__Your instructions__: Below are the records to retype. Keep every character exactly and leave out the pictures.

Before-and-after object listings:

= Beginning of Section =

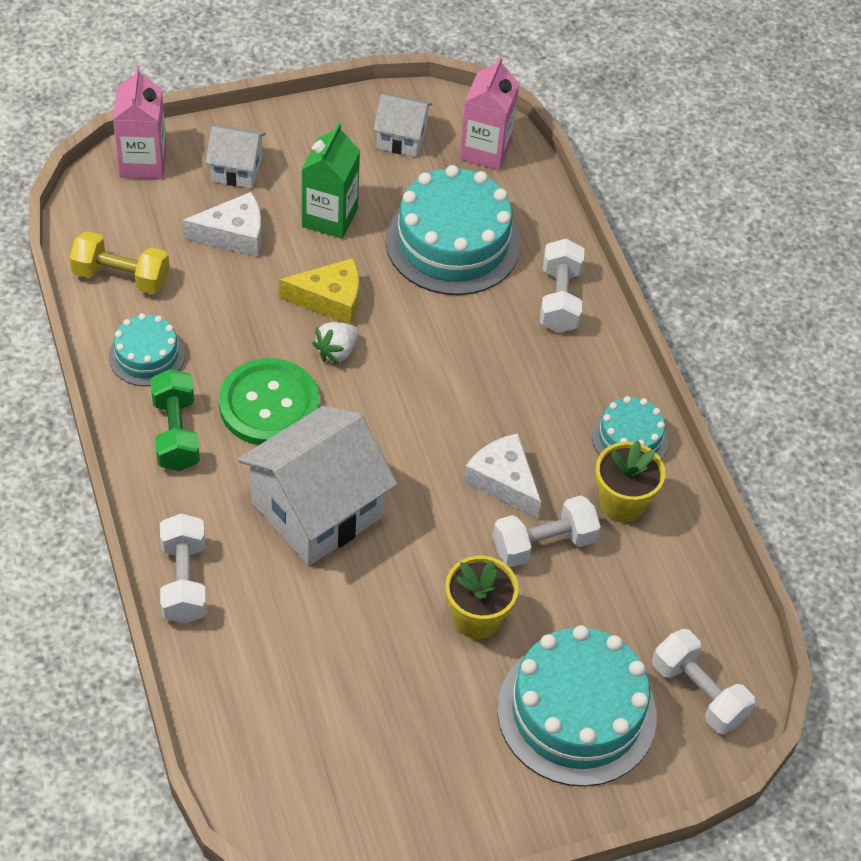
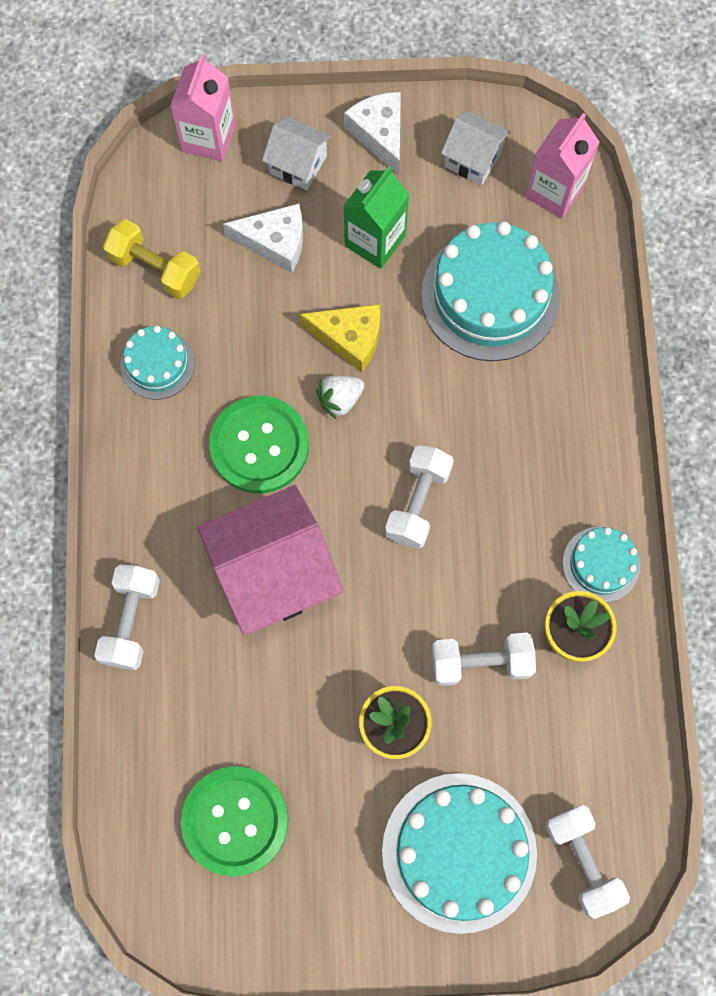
camera: 20 degrees right, 20 degrees up
green dumbbell [150,369,200,471] -> none
white house [238,406,397,566] -> pink house [197,485,344,635]
white cheese [464,433,541,519] -> white cheese moved to [344,92,401,175]
white dumbbell [540,239,584,333] -> white dumbbell moved to [385,445,454,549]
none -> green button [181,766,288,876]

= End of Section =

__Response area__:
camera: 20 degrees right, 20 degrees up
green dumbbell [150,369,200,471] -> none
white house [238,406,397,566] -> pink house [197,485,344,635]
white cheese [464,433,541,519] -> white cheese moved to [344,92,401,175]
white dumbbell [540,239,584,333] -> white dumbbell moved to [385,445,454,549]
none -> green button [181,766,288,876]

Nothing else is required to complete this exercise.